§ What to work on: Copy the rows below word for word, from the line that contains "Question: Which point appears" through the line that contains "That is True.", with both of those lines included.

——

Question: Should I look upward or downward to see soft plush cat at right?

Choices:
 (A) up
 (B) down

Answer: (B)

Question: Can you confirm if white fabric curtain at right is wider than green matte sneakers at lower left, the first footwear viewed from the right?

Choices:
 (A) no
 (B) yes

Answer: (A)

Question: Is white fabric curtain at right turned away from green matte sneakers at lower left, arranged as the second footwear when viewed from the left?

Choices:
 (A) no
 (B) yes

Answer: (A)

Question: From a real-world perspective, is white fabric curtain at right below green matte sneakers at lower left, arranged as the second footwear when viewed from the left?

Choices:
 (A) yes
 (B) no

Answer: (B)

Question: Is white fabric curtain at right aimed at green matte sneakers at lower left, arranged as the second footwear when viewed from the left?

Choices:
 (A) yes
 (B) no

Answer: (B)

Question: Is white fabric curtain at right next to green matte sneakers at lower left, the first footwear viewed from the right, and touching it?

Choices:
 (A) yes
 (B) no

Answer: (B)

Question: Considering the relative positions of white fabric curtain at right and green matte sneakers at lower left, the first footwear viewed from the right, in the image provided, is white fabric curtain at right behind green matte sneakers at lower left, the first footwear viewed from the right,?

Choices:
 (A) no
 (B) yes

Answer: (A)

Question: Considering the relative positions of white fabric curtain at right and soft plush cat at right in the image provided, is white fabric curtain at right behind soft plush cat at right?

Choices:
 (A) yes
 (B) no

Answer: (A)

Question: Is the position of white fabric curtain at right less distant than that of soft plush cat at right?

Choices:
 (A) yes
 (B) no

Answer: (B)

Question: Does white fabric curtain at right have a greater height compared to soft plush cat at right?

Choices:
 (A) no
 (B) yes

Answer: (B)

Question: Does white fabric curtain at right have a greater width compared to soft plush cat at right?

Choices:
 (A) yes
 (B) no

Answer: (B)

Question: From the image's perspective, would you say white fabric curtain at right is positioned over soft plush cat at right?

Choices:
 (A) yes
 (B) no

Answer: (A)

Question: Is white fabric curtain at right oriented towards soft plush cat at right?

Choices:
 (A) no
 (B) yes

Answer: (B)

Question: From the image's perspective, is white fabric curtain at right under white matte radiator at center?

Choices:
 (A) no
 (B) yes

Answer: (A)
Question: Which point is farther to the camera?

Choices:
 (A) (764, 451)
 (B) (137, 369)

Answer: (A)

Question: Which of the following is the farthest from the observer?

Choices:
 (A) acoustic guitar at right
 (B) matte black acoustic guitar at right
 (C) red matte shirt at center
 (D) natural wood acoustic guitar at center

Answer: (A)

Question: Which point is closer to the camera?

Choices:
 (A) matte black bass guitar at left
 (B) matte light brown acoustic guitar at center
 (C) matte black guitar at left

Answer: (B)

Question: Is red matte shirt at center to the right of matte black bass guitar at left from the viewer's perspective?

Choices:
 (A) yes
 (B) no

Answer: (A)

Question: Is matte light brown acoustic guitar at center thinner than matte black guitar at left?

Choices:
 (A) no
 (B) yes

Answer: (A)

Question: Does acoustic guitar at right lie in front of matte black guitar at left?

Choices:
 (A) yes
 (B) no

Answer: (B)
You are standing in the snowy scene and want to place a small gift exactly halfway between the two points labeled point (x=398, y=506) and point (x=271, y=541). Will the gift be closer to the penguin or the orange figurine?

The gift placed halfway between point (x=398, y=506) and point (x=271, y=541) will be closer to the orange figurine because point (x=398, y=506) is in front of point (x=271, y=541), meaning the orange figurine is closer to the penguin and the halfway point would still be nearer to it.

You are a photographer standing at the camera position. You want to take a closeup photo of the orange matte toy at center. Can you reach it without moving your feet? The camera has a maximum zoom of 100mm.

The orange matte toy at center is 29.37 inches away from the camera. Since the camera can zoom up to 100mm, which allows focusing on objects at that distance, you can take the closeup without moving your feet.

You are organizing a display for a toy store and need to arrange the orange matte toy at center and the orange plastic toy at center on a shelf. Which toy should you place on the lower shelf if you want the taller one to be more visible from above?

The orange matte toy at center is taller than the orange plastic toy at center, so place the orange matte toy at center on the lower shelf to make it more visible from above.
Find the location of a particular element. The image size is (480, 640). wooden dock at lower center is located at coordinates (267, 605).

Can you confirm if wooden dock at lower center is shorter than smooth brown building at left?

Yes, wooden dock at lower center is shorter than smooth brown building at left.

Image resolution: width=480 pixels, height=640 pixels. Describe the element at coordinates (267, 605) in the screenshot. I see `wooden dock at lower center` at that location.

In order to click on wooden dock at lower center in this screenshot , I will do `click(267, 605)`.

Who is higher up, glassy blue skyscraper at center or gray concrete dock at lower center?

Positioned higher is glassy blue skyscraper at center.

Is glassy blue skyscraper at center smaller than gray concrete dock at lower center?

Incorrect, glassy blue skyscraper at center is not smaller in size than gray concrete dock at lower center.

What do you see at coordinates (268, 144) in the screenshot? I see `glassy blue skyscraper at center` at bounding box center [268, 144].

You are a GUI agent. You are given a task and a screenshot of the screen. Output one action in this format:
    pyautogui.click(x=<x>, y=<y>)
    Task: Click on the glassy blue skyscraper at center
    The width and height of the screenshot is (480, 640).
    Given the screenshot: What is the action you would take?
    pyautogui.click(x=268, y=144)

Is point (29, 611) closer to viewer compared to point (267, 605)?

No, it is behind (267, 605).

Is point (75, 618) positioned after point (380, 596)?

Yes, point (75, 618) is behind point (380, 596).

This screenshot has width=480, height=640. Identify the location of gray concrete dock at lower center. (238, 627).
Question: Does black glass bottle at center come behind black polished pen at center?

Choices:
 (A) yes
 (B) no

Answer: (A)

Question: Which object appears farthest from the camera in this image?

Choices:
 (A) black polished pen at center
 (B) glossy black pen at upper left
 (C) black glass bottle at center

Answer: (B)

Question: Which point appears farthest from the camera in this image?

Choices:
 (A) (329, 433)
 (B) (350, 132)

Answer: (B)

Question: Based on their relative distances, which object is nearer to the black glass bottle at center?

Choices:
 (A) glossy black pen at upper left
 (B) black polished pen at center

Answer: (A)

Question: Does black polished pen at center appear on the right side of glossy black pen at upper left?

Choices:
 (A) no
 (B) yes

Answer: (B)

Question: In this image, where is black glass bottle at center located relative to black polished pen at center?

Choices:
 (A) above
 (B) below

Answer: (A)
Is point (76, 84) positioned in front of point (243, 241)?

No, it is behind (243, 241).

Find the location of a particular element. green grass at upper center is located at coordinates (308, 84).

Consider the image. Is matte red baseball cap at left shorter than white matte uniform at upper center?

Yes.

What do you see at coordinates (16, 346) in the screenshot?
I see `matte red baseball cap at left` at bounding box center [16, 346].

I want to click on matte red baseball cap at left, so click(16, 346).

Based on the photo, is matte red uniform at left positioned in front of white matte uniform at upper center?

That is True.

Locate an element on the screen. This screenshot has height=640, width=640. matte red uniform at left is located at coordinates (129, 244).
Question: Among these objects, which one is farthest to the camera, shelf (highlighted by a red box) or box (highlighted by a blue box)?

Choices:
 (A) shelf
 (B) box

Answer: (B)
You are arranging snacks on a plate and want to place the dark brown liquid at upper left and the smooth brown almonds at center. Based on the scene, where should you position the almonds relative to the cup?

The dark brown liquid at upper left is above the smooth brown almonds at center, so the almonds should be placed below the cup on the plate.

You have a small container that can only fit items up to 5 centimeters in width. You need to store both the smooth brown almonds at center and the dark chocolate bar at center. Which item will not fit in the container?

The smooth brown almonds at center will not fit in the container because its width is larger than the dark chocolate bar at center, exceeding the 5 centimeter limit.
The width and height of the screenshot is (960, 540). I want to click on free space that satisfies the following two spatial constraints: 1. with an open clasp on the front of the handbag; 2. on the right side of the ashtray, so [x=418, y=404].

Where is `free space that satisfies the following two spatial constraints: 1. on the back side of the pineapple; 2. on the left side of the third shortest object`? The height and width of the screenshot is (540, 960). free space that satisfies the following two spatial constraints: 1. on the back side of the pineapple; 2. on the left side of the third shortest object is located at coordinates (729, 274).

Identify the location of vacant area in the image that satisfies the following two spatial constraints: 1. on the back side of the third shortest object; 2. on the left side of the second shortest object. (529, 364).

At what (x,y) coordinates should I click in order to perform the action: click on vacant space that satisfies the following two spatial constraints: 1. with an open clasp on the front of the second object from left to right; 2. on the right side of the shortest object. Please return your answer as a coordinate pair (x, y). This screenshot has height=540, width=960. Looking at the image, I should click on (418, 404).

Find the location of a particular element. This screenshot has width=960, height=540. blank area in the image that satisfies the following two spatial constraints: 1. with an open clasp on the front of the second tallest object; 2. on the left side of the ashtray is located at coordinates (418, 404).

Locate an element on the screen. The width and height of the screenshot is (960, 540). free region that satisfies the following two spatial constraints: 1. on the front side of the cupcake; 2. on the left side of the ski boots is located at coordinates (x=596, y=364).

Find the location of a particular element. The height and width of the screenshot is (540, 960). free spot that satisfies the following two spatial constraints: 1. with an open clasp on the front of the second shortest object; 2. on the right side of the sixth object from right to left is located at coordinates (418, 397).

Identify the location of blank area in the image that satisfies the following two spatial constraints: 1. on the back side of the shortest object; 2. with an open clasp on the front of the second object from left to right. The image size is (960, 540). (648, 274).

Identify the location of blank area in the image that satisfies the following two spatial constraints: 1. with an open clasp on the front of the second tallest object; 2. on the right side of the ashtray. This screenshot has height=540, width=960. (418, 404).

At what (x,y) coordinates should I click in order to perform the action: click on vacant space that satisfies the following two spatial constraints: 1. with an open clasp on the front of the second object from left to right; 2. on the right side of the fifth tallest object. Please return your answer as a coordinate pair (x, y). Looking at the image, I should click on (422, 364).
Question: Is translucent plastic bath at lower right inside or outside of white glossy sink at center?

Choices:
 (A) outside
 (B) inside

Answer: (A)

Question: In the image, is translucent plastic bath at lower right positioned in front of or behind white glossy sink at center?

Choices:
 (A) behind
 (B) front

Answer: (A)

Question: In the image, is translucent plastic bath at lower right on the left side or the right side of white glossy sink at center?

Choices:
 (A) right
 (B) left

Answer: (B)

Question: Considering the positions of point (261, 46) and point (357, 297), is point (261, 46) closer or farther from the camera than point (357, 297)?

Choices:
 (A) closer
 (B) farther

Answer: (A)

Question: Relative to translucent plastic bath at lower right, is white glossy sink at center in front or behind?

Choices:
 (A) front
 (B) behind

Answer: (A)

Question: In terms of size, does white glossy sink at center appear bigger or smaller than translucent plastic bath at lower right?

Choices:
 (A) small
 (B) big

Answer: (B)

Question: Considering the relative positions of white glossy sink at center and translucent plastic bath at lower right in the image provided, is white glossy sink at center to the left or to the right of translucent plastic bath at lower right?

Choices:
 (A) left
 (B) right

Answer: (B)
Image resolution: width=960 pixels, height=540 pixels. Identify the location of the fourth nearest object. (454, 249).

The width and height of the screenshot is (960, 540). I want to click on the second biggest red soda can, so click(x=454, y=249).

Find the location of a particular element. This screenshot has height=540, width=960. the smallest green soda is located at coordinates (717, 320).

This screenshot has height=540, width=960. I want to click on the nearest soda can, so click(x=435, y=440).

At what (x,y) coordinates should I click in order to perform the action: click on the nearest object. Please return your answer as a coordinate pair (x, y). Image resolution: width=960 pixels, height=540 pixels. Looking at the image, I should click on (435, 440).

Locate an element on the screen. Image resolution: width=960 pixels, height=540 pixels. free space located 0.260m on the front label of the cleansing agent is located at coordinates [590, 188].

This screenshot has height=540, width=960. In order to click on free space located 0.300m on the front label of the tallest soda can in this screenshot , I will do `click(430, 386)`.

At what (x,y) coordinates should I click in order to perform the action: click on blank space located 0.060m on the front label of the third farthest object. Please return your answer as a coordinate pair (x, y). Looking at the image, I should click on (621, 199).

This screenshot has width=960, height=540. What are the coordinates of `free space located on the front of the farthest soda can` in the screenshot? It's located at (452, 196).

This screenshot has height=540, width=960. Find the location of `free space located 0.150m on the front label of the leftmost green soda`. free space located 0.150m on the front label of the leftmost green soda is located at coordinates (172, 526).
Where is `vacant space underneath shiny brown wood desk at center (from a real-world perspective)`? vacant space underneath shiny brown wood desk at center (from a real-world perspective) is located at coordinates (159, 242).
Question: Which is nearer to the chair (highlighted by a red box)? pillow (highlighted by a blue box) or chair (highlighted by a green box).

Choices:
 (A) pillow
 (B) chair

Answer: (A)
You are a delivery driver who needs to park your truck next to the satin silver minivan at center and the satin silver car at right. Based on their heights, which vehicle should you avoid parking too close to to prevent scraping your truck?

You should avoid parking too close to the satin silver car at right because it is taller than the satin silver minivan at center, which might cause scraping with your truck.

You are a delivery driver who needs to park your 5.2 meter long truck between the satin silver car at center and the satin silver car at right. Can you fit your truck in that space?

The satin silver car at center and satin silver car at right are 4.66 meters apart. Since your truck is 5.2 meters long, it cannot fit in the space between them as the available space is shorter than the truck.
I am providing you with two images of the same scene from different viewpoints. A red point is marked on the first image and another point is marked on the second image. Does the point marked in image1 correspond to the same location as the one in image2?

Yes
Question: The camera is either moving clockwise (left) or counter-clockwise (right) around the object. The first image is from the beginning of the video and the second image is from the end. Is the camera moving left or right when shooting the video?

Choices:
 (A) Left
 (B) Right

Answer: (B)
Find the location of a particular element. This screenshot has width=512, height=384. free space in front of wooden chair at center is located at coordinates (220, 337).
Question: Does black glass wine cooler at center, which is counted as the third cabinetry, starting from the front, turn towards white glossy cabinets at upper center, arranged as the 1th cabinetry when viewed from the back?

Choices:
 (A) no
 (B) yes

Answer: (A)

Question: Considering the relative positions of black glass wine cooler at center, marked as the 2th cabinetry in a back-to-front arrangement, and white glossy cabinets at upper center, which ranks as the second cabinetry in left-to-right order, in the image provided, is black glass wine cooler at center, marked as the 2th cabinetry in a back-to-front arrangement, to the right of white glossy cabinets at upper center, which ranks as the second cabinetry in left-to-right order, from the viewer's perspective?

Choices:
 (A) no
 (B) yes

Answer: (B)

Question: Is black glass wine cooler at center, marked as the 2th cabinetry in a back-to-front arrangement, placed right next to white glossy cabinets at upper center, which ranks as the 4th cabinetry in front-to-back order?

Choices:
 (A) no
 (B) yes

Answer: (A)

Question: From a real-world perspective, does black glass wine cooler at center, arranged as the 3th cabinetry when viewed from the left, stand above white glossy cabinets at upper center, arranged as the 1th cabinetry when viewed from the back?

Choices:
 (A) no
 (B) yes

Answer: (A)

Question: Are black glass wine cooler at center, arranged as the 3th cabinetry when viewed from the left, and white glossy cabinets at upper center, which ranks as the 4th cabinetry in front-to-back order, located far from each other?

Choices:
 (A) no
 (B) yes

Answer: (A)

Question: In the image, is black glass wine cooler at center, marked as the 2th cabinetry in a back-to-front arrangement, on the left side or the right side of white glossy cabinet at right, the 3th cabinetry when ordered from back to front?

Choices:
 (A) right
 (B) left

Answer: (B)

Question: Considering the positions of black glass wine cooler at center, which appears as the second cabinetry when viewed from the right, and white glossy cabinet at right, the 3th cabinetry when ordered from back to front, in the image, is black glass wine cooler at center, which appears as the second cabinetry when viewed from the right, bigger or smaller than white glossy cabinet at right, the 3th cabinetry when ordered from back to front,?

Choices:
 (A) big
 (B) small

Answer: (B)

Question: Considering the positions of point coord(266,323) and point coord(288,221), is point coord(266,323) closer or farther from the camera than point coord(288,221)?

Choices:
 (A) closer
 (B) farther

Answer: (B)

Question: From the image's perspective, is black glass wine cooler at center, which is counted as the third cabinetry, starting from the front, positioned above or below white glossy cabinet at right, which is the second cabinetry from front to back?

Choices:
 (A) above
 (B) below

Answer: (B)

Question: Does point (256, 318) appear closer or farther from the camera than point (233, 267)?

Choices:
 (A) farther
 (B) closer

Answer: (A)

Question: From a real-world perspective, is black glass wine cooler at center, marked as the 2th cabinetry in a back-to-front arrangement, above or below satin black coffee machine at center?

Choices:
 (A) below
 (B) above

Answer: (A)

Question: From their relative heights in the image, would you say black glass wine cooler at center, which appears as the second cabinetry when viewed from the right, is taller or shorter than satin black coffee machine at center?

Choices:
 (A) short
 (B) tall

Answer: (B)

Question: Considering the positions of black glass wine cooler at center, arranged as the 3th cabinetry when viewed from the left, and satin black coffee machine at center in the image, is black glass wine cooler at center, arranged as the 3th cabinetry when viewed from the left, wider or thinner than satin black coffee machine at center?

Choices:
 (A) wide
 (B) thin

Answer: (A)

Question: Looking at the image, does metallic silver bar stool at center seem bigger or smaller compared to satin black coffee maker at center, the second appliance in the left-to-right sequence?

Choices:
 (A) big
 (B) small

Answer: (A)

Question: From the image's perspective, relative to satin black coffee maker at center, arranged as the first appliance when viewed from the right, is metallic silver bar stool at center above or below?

——

§ Solution for this exercise:
Question: Which point appears farthest from the camera in this image?

Choices:
 (A) (329, 433)
 (B) (350, 132)

Answer: (B)

Question: Based on their relative distances, which object is nearer to the black glass bottle at center?

Choices:
 (A) glossy black pen at upper left
 (B) black polished pen at center

Answer: (A)

Question: Does black polished pen at center appear on the right side of glossy black pen at upper left?

Choices:
 (A) no
 (B) yes

Answer: (B)

Question: In this image, where is black glass bottle at center located relative to black polished pen at center?

Choices:
 (A) above
 (B) below

Answer: (A)
Is point (76, 84) positioned in front of point (243, 241)?

No, it is behind (243, 241).

Find the location of a particular element. green grass at upper center is located at coordinates (308, 84).

Consider the image. Is matte red baseball cap at left shorter than white matte uniform at upper center?

Yes.

What do you see at coordinates (16, 346) in the screenshot?
I see `matte red baseball cap at left` at bounding box center [16, 346].

I want to click on matte red baseball cap at left, so click(16, 346).

Based on the photo, is matte red uniform at left positioned in front of white matte uniform at upper center?

That is True.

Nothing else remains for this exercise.